━━━━━ Given data
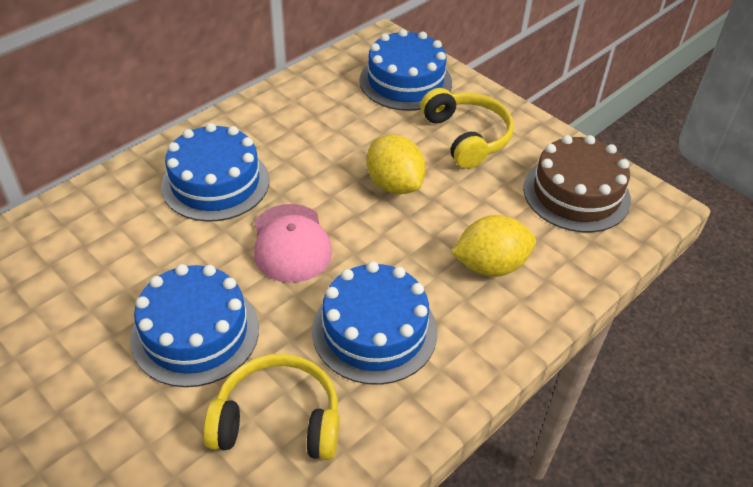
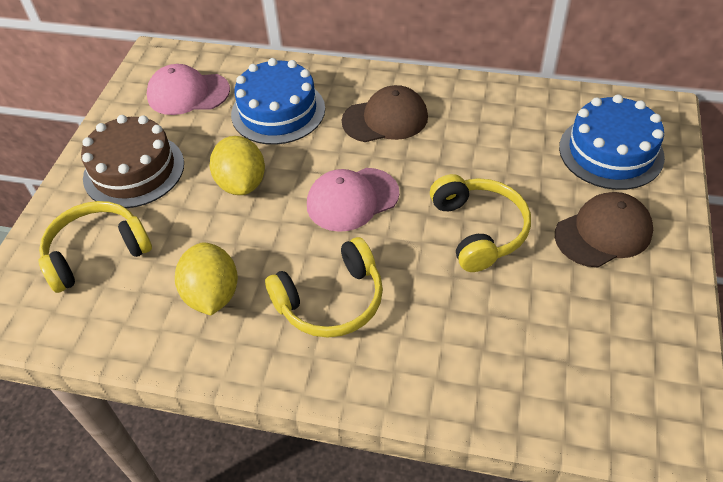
blue cake: 4 -> 2
brown cap: 0 -> 2
pink cap: 1 -> 2
yellow headphones: 2 -> 3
━━━━━━━━━━
Task details:
Without the pictures, print the whole listing exactly as given.

Result for this task:
blue cake: 4 -> 2
brown cap: 0 -> 2
pink cap: 1 -> 2
yellow headphones: 2 -> 3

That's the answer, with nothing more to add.